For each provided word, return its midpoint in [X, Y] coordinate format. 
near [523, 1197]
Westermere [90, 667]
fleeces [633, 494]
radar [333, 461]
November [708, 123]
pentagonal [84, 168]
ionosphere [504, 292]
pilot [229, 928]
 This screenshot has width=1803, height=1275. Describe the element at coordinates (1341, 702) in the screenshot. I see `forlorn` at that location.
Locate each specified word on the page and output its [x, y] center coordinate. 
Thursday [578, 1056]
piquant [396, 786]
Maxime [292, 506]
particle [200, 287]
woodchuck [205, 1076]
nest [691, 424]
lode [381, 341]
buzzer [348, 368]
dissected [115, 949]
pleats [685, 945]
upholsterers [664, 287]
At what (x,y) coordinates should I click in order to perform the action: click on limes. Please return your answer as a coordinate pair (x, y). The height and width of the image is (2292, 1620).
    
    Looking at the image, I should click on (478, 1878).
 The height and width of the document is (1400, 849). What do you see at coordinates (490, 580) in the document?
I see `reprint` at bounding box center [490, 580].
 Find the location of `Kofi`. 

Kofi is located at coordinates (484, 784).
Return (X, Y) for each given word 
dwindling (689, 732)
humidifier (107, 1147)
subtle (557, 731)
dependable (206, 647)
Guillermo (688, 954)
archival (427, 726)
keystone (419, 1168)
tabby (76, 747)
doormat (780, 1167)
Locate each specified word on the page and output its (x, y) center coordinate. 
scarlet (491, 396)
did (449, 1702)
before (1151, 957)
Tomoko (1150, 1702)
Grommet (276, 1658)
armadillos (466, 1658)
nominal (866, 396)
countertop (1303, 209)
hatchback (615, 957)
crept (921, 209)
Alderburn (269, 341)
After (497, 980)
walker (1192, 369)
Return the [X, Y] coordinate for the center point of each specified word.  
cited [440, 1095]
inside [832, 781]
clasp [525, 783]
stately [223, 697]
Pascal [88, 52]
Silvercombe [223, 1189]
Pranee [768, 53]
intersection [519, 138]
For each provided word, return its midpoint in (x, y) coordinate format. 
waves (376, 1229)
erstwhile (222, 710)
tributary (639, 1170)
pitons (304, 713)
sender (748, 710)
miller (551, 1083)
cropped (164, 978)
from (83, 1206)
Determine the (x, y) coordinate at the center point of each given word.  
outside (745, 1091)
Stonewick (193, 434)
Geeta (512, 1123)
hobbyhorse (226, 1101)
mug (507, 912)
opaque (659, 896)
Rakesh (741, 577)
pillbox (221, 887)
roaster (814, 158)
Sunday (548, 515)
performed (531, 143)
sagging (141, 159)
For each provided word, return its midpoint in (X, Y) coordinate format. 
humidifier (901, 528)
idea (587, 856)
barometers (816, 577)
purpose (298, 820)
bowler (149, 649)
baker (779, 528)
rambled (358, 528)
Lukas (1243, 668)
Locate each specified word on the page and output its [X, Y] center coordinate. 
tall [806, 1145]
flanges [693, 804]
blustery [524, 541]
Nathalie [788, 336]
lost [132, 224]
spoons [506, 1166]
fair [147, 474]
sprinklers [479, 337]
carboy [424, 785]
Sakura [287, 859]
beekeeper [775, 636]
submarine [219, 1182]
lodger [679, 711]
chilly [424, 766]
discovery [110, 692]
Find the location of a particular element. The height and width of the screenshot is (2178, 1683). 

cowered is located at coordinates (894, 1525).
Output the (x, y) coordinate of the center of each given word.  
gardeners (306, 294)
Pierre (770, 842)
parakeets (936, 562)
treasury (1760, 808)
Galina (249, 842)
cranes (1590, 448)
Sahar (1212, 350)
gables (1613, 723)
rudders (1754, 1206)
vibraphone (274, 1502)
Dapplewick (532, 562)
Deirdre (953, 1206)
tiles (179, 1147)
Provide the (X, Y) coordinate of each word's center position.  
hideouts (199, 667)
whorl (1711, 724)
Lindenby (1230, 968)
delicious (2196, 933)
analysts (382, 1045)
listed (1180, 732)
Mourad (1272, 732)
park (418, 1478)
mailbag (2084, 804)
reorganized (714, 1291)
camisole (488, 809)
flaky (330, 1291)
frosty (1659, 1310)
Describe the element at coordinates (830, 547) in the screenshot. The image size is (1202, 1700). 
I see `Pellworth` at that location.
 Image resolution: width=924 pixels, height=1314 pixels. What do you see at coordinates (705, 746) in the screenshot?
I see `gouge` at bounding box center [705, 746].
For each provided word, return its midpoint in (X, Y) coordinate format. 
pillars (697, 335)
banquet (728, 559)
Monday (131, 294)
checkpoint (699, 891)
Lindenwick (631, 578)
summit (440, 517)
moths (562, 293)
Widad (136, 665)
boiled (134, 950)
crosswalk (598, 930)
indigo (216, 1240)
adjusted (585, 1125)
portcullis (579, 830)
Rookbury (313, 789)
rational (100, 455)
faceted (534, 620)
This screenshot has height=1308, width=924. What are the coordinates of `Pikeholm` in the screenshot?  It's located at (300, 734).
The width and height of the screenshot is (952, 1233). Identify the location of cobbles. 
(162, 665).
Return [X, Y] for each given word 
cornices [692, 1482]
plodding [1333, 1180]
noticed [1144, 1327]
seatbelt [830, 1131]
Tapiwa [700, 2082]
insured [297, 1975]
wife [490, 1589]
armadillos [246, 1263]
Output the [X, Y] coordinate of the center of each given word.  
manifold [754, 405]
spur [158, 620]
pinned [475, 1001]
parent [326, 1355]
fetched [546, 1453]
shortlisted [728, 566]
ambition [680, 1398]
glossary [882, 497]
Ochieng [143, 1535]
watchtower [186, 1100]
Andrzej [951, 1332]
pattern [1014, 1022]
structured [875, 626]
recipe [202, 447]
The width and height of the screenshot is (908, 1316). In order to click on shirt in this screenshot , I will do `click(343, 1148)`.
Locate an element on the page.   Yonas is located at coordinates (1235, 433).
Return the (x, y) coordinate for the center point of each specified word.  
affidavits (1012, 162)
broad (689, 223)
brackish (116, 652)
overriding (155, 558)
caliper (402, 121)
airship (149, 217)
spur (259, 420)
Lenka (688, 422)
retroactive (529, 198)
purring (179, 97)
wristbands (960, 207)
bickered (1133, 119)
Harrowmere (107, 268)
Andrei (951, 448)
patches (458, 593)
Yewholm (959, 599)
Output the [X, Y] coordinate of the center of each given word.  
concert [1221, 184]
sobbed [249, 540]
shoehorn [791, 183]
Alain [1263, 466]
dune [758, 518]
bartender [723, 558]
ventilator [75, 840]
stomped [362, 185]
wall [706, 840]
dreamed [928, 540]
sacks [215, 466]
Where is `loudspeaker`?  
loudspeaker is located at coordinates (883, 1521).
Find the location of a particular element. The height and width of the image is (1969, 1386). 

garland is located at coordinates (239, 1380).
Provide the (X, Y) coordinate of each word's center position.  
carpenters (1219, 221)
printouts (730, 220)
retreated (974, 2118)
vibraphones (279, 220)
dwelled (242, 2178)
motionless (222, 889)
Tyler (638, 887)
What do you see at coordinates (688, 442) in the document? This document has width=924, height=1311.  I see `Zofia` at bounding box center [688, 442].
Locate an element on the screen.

### STATED EXERCISE
Write out the records again, starting at the line containing "beekeeper [775, 636]" and ending at the line containing "cowered is located", with "screenshot" replaced by "image" and nothing else changed.

### RESPONSE TO THE EXERCISE
beekeeper [775, 636]
submarine [219, 1182]
lodger [679, 711]
chilly [424, 766]
discovery [110, 692]
Find the location of a particular element. The height and width of the image is (2178, 1683). 

cowered is located at coordinates (894, 1525).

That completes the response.